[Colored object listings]
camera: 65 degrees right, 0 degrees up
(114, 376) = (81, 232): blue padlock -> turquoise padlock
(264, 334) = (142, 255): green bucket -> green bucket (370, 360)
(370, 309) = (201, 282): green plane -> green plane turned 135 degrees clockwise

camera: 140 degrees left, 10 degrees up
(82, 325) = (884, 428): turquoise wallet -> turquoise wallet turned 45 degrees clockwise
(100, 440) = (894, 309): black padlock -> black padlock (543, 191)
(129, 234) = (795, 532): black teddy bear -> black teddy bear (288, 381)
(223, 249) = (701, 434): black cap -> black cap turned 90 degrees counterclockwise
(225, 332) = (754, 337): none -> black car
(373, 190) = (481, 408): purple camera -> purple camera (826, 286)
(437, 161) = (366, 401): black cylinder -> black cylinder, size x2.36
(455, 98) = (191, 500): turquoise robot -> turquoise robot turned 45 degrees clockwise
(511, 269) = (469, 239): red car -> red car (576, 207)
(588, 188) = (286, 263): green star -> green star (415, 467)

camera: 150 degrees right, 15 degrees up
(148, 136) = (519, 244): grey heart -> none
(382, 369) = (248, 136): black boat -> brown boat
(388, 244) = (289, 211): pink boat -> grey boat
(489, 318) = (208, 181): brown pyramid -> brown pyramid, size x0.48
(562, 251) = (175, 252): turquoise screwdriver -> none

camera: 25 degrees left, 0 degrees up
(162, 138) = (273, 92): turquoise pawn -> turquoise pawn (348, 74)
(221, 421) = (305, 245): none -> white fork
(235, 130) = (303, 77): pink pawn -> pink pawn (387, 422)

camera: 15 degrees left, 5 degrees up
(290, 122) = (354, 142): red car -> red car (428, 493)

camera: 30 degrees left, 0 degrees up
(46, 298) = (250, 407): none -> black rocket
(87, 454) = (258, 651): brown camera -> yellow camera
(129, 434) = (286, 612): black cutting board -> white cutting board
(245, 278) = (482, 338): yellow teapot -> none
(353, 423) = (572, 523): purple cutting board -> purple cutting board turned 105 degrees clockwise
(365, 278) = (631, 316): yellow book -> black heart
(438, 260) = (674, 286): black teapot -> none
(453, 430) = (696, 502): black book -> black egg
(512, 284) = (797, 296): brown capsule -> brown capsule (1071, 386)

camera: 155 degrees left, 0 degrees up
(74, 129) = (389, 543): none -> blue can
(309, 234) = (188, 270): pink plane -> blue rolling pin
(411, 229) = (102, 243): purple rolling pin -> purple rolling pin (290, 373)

### The task
Copy only this part of the entries above: the line with "(437, 161) = (366, 401): black", the line with "camera: 15 degrees left, 5 degrees up", and the lines between, all exactly as written.

### Output
(437, 161) = (366, 401): black cylinder -> black cylinder, size x2.36
(455, 98) = (191, 500): turquoise robot -> turquoise robot turned 45 degrees clockwise
(511, 269) = (469, 239): red car -> red car (576, 207)
(588, 188) = (286, 263): green star -> green star (415, 467)

camera: 150 degrees right, 15 degrees up
(148, 136) = (519, 244): grey heart -> none
(382, 369) = (248, 136): black boat -> brown boat
(388, 244) = (289, 211): pink boat -> grey boat
(489, 318) = (208, 181): brown pyramid -> brown pyramid, size x0.48
(562, 251) = (175, 252): turquoise screwdriver -> none

camera: 25 degrees left, 0 degrees up
(162, 138) = (273, 92): turquoise pawn -> turquoise pawn (348, 74)
(221, 421) = (305, 245): none -> white fork
(235, 130) = (303, 77): pink pawn -> pink pawn (387, 422)

camera: 15 degrees left, 5 degrees up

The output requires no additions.